_What you should do_: How many lines below contain the word "blue"? Reply solely with the number.

_Provided data_:
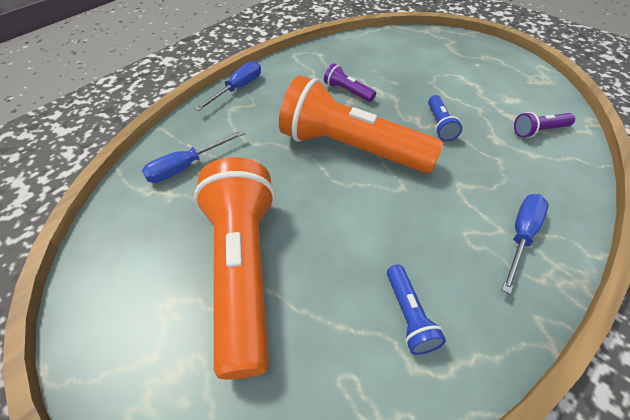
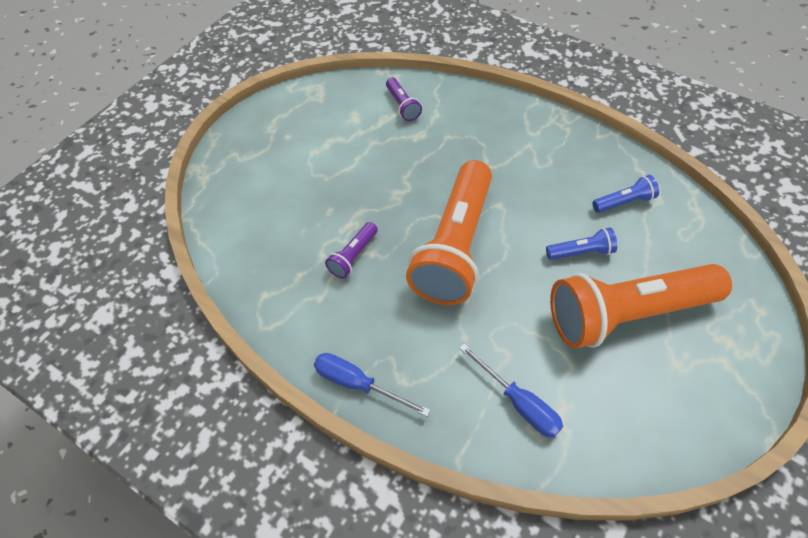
camera: 95 degrees left, 5 degrees up
(439, 125) = (404, 174): blue flashlight -> blue flashlight (581, 252)
(521, 236) = (532, 135): blue screwdriver -> none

_Expected answer_: 2